Material for this exercise:

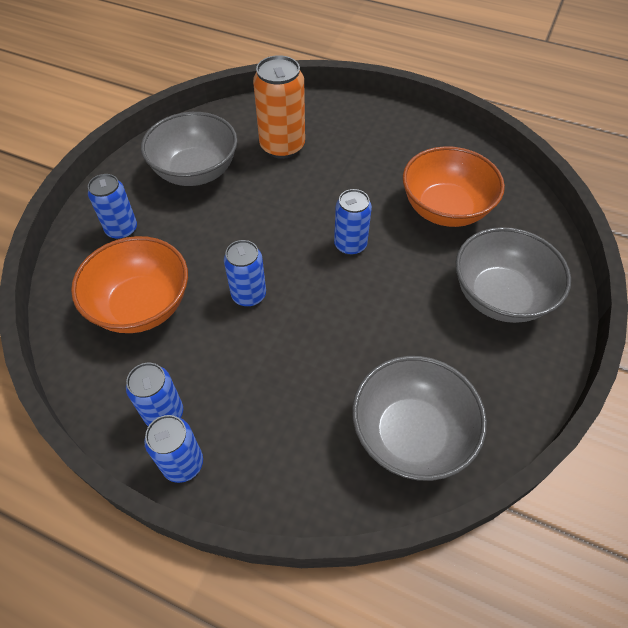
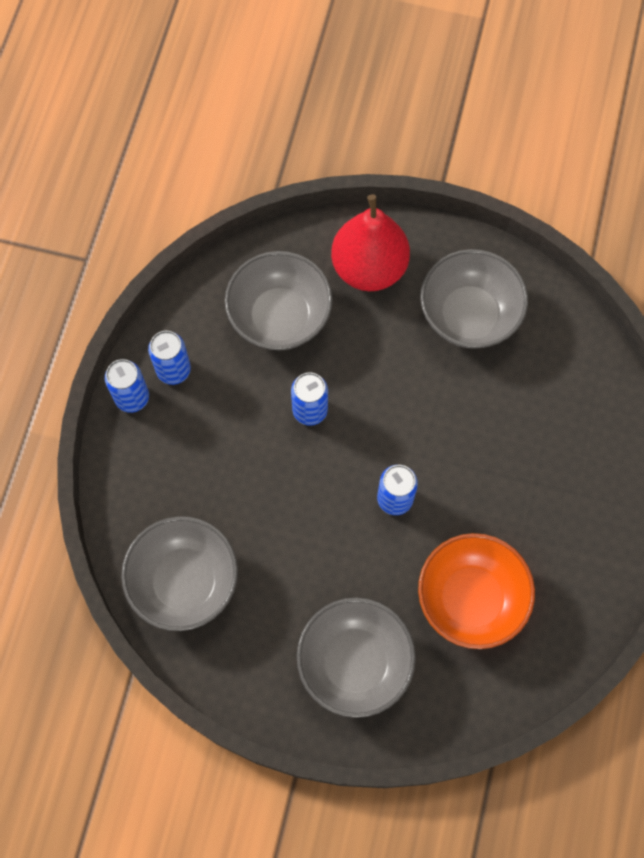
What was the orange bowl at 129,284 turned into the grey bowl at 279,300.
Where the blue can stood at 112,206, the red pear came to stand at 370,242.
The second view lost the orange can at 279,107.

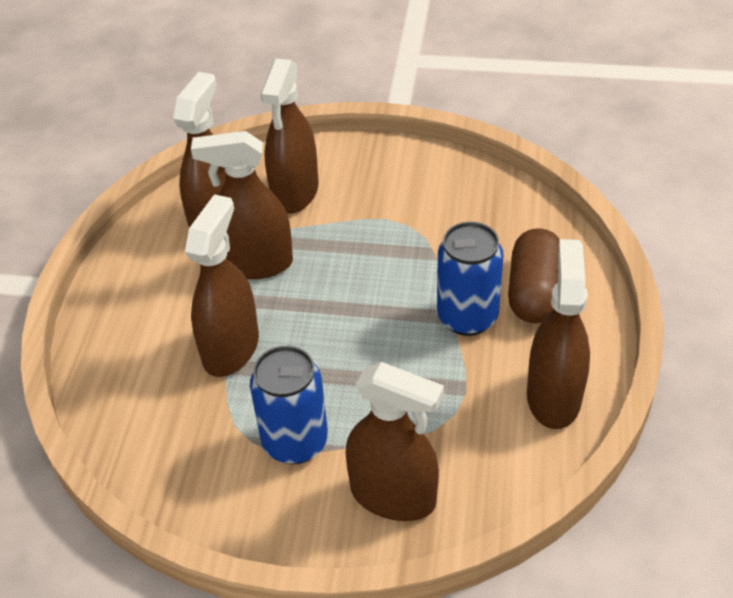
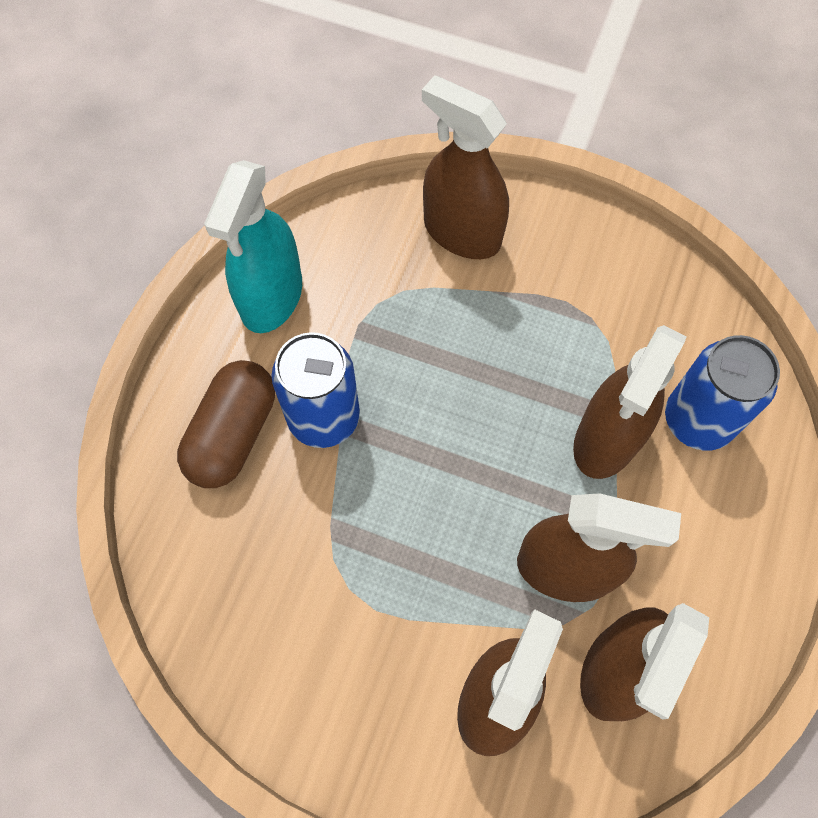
What was the brown spray bottle at 558,334 turned into the turquoise spray bottle at 253,246.
The blue can ended up elsewhere, having gone from 289,405 to 722,393.

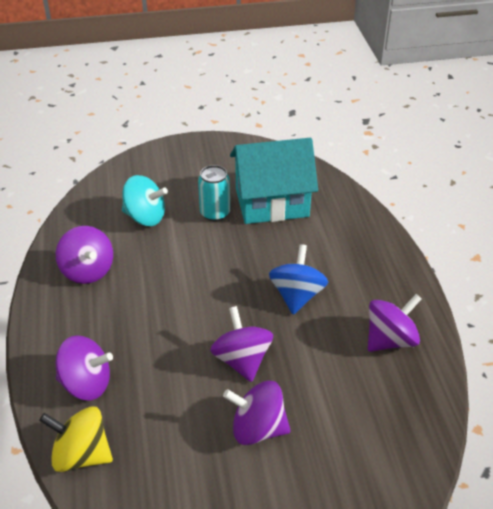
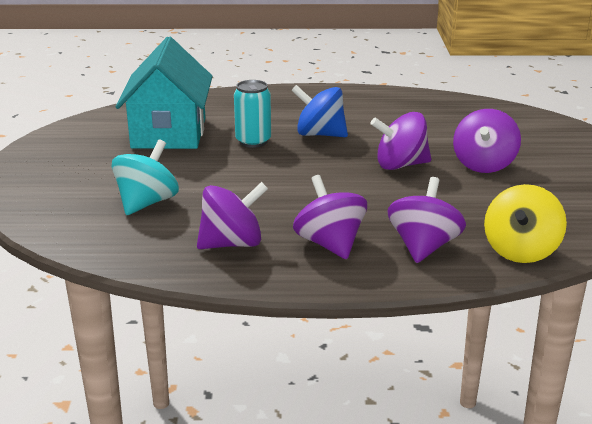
The turquoise can ended up elsewhere, having gone from 214,193 to 252,114.
The purple spinning top ended up elsewhere, having gone from 395,323 to 330,217.

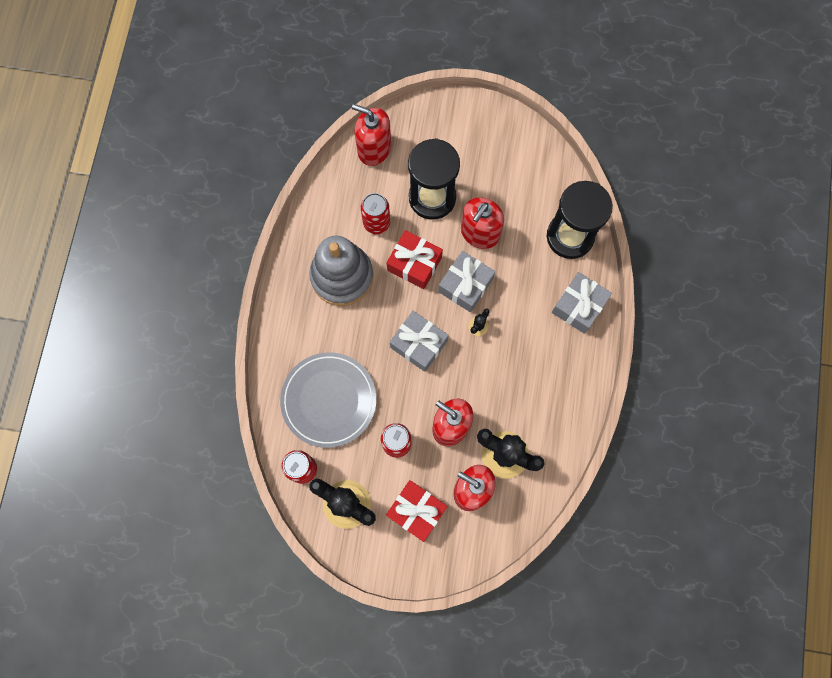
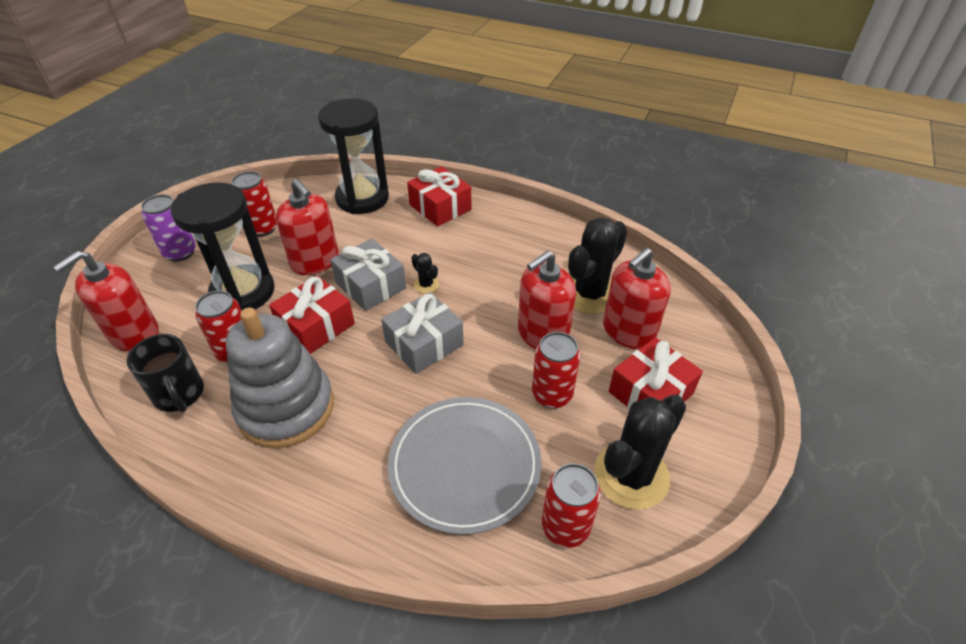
The second view gained the black mug at 165,373.
The second view gained the purple can at 168,228.
The second view gained the red can at 254,204.
What was the grey gift at 582,303 turned into the red gift at 439,196.

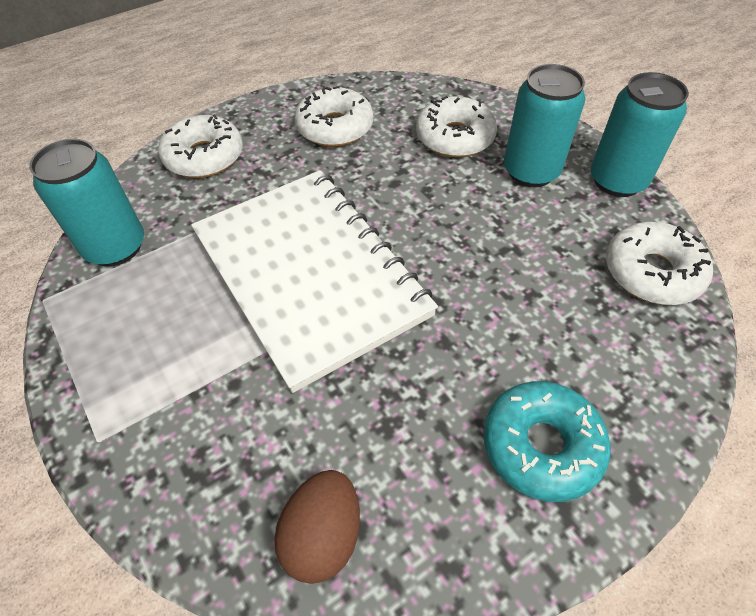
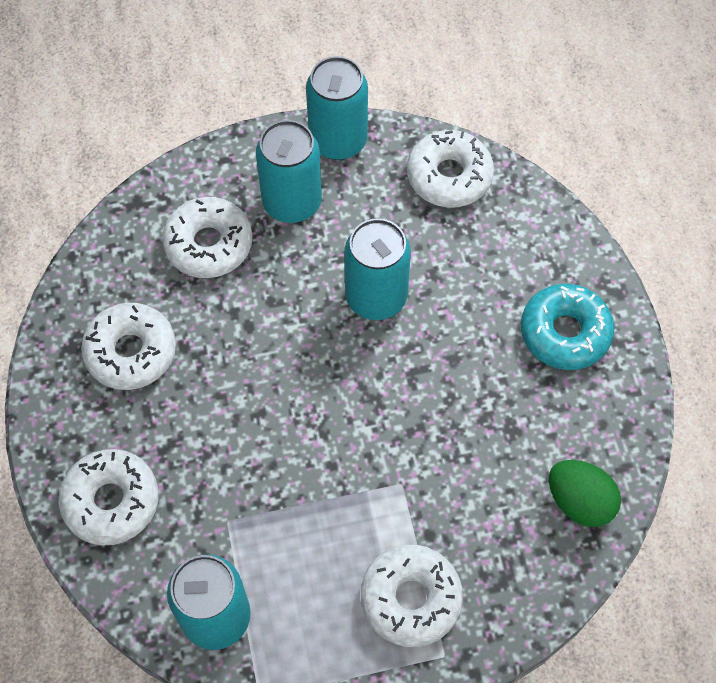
The second view gained the turquoise can at 377,269.
The second view gained the white donut at 412,596.
What was the brown egg at 317,527 turned into the green egg at 585,493.
The second view lost the white notebook at 314,281.

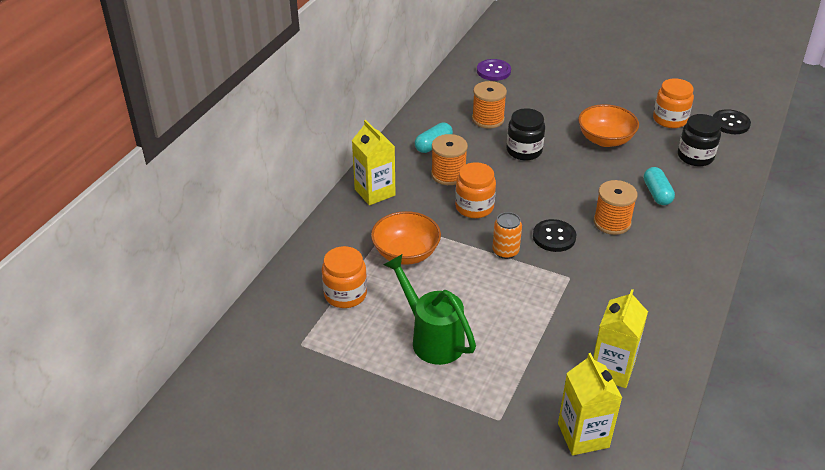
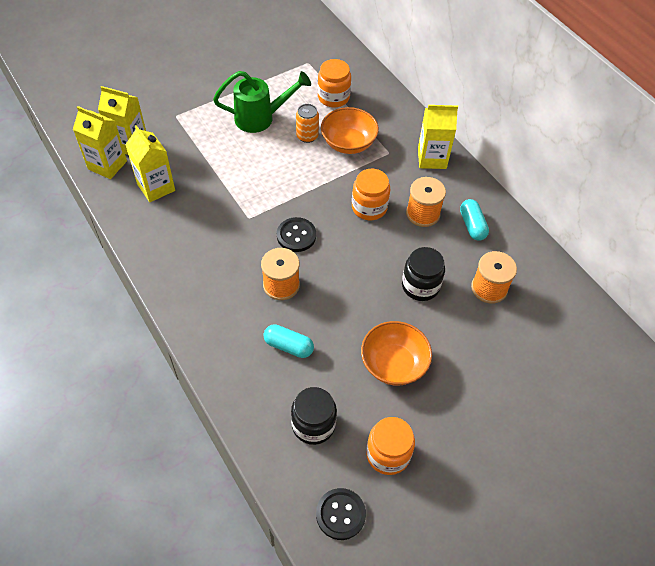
The second view gained the yellow carton at 100,142.
The orange can ended up elsewhere, having gone from 507,235 to 307,123.
The second view lost the purple button at 494,70.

What this task involves: Skip every picture and return the lines above from the top through the one that contains "What was the brown spray".

Finished exercise:
What was the orange bowl at 129,284 turned into the grey bowl at 279,300.
Where the blue can stood at 112,206, the red pear came to stand at 370,242.
The second view lost the orange can at 279,107.

What was the brown spray bottle at 558,334 turned into the turquoise spray bottle at 253,246.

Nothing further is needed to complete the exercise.